### EXERCISE DESCRIPTION
Except for the pictures, write out all the records that follow exactly.

(DATASET CONTENT)

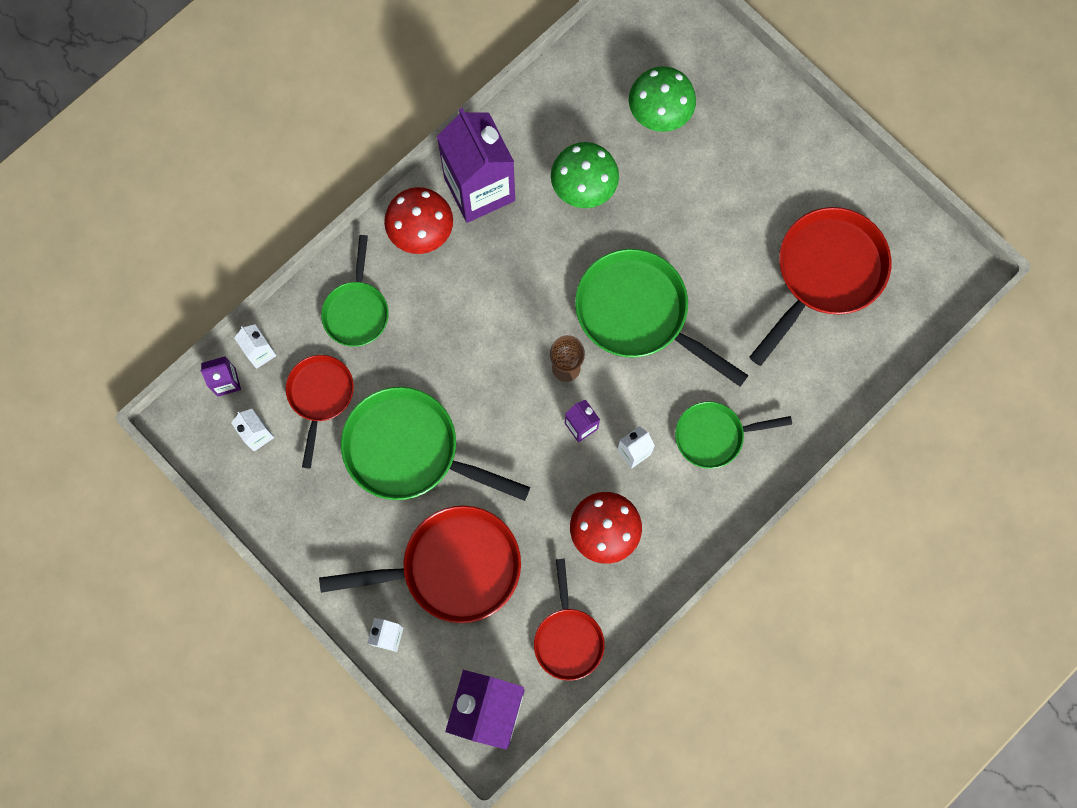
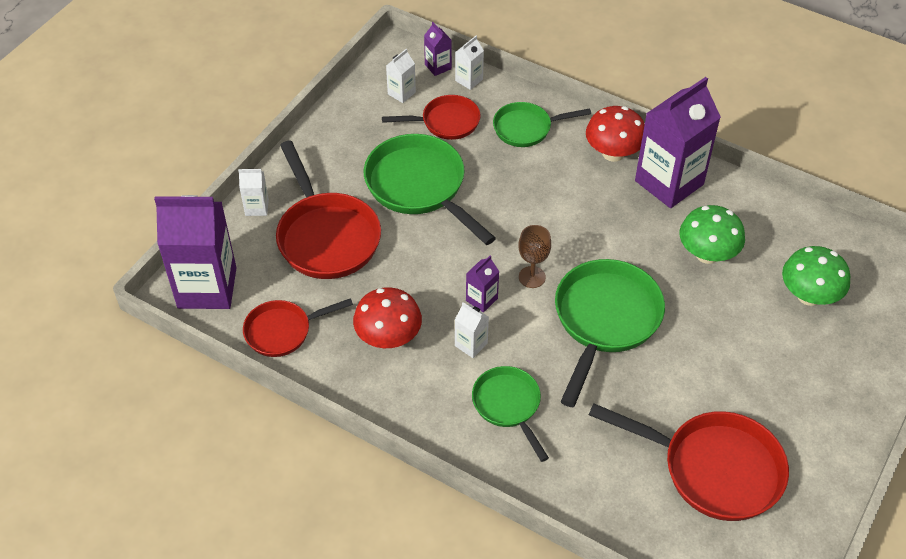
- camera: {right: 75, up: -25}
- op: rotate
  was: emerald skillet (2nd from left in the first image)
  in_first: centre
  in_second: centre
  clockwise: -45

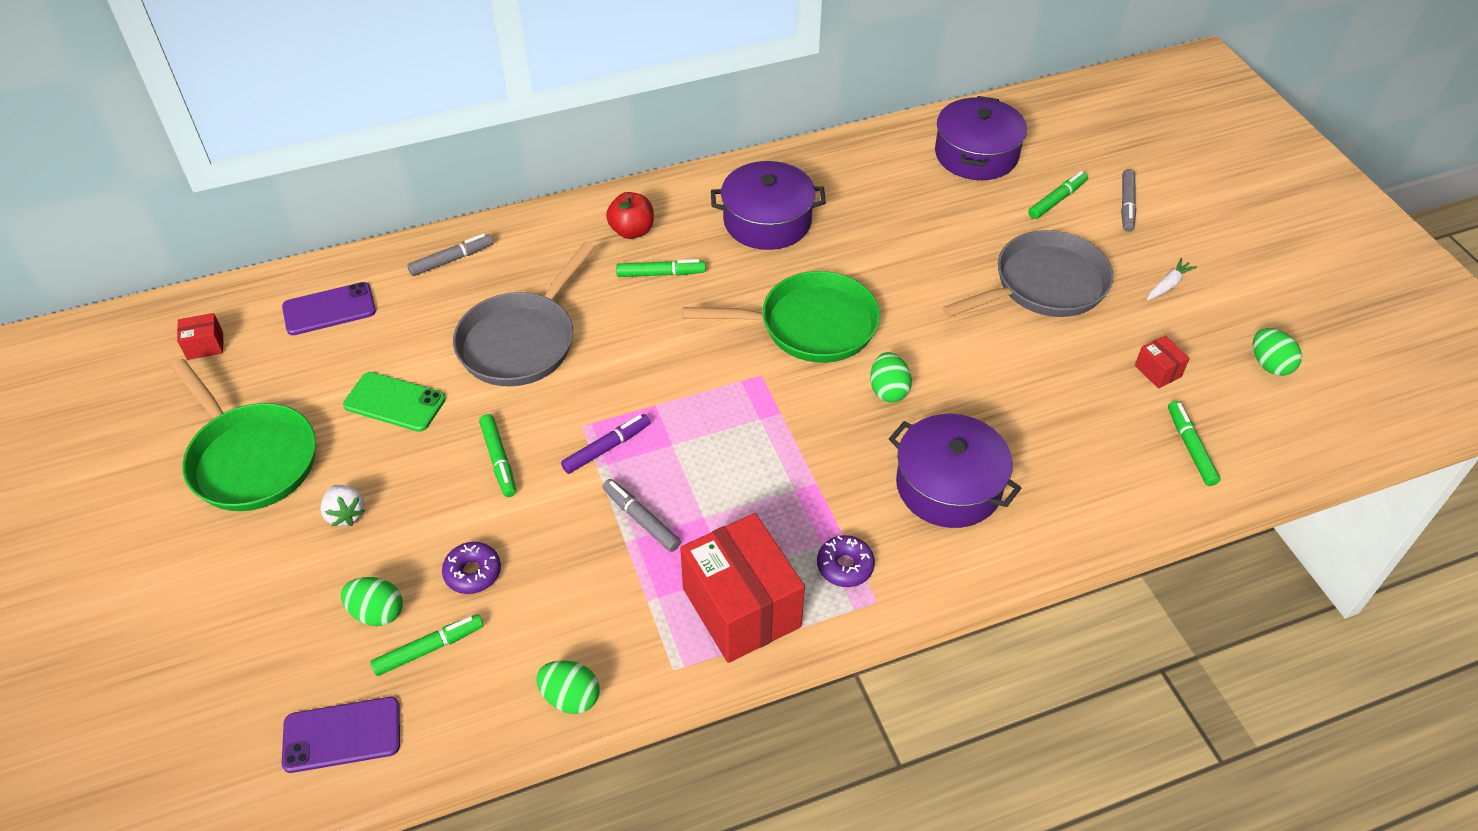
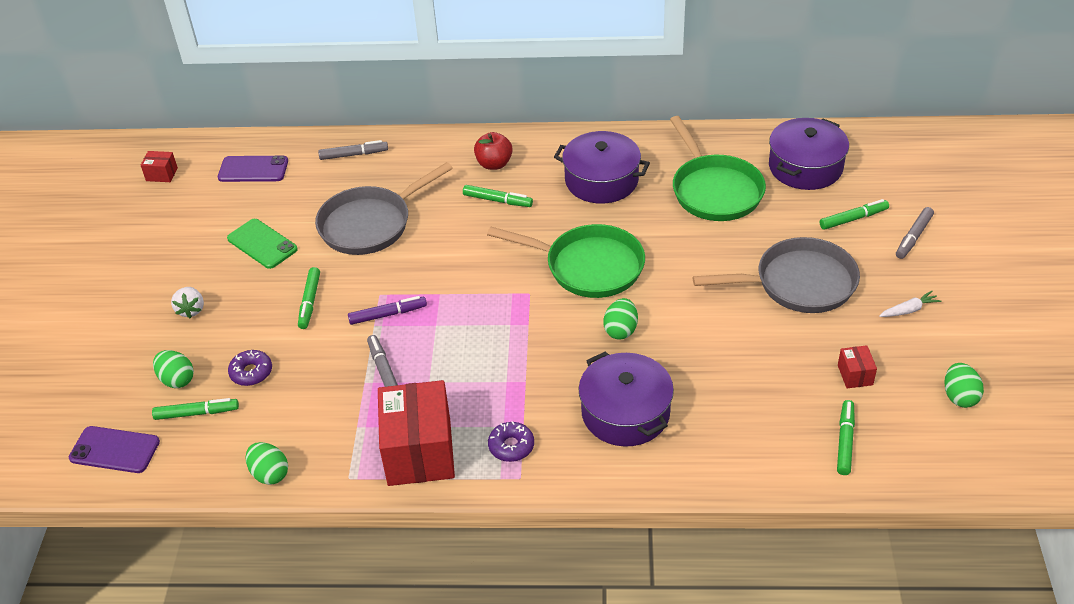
- camera: {right: 25, up: -5}
- op: move
  was: emerald skillet (1st from left in the first image)
  now: emerald skillet (2nd from left)
  in_first: middle left
  in_second: top right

(End DATASET CONTENT)

### SOLUTION TO THIS TASK
- camera: {right: 75, up: -25}
- op: rotate
  was: emerald skillet (2nd from left in the first image)
  in_first: centre
  in_second: centre
  clockwise: -45

- camera: {right: 25, up: -5}
- op: move
  was: emerald skillet (1st from left in the first image)
  now: emerald skillet (2nd from left)
  in_first: middle left
  in_second: top right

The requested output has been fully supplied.